[Scene images with change listings]
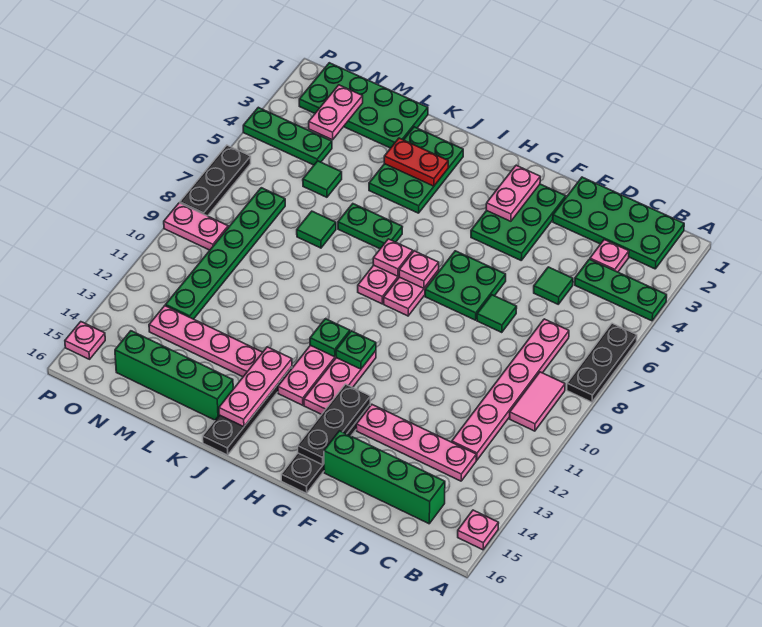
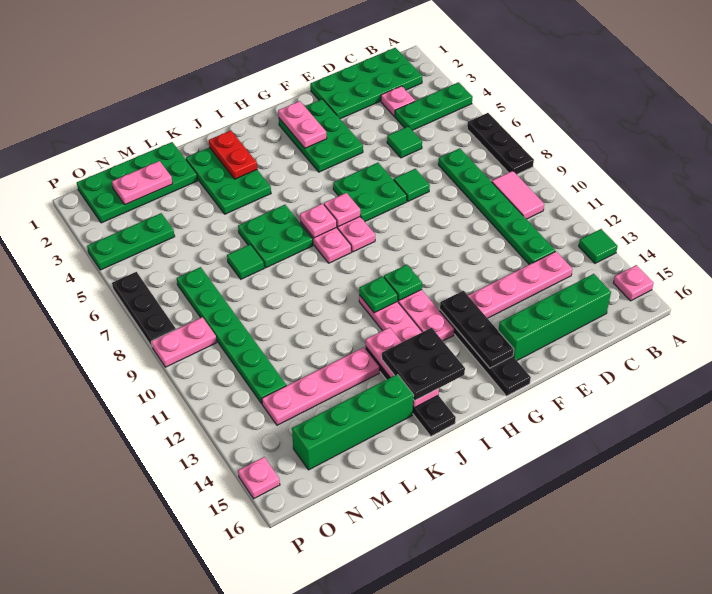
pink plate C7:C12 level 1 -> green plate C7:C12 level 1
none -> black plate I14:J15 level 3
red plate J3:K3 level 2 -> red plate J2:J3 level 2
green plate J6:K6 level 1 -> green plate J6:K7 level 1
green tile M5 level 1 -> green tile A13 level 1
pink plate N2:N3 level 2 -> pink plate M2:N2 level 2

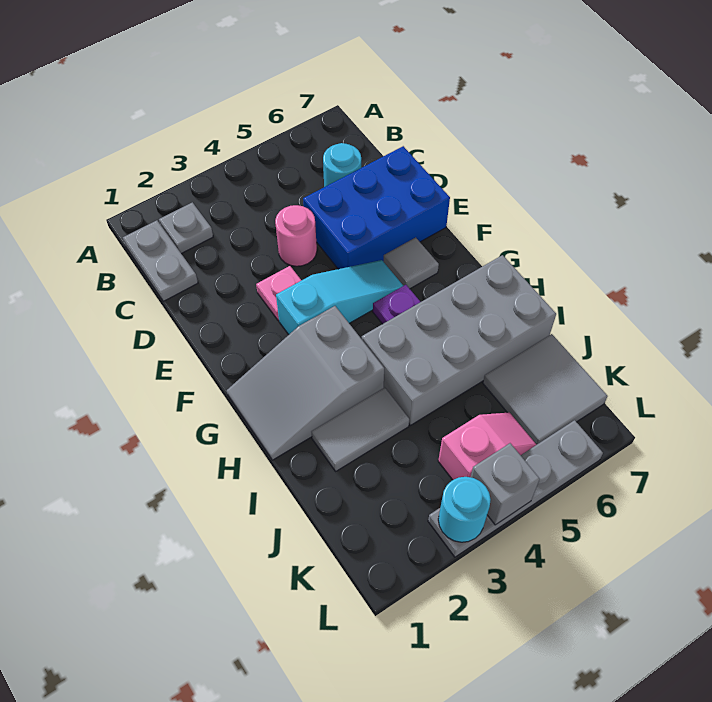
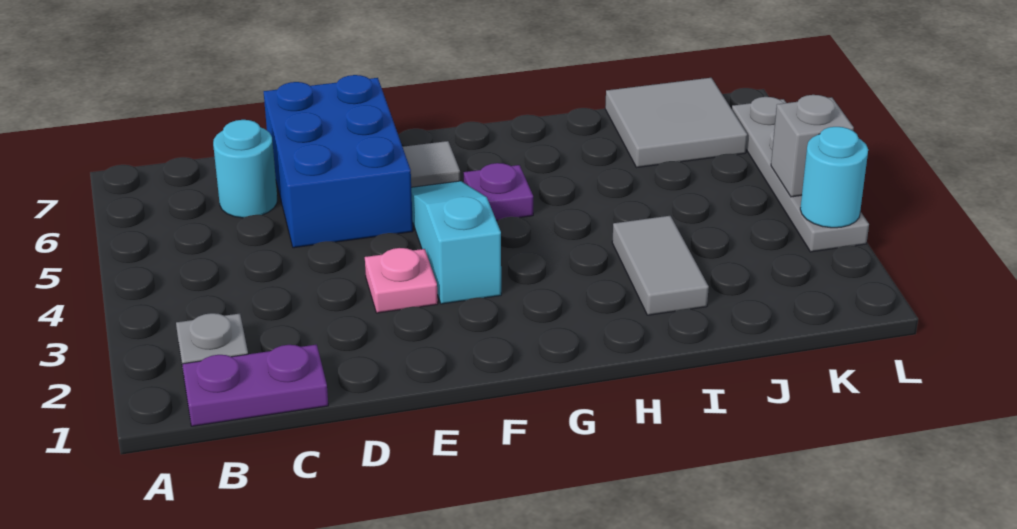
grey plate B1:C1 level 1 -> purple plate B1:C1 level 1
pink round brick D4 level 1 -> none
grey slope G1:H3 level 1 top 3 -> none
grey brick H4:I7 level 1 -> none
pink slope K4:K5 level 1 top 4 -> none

-- YOUR ASSIGNMENT --
Print the line containing "grey plate B1:C1", then every line after it through the last line of the records, each exactly as written; nothing else belongs in the answer.

-- ANSWER TO THE EXERCISE --
grey plate B1:C1 level 1 -> purple plate B1:C1 level 1
pink round brick D4 level 1 -> none
grey slope G1:H3 level 1 top 3 -> none
grey brick H4:I7 level 1 -> none
pink slope K4:K5 level 1 top 4 -> none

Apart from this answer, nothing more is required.